[Dataset records Boundary: Start]
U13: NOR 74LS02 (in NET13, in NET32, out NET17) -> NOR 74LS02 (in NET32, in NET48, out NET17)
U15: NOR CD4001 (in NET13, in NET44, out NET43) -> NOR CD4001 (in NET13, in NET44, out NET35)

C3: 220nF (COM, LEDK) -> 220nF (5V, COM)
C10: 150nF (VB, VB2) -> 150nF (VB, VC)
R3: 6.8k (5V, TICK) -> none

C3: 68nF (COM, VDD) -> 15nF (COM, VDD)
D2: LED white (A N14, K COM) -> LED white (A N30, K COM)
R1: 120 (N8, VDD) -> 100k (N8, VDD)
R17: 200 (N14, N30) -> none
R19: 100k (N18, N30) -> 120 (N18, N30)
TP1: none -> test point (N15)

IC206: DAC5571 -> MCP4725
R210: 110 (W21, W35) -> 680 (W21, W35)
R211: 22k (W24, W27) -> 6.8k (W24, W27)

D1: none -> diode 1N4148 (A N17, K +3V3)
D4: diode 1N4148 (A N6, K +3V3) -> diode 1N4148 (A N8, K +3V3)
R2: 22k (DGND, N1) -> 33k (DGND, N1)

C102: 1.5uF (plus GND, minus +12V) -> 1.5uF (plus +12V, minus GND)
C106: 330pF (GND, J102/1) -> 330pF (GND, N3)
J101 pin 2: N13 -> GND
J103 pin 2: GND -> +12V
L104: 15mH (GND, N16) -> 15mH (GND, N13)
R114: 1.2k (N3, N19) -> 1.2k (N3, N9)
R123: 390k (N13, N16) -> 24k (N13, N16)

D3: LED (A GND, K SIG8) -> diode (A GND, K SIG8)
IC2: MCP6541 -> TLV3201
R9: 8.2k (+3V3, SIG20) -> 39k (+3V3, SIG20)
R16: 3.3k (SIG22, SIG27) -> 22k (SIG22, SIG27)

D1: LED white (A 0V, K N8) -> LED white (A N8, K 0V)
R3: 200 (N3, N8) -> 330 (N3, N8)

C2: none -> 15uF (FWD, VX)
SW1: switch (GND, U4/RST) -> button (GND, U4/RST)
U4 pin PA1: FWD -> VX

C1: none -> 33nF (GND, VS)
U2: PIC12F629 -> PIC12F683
[Dataset records Boundary: End]
• **Work order**
Collect the lines of the data that carry the word "diode".

• **Exercise solution**
D1: none -> diode 1N4148 (A N17, K +3V3)
D4: diode 1N4148 (A N6, K +3V3) -> diode 1N4148 (A N8, K +3V3)
D3: LED (A GND, K SIG8) -> diode (A GND, K SIG8)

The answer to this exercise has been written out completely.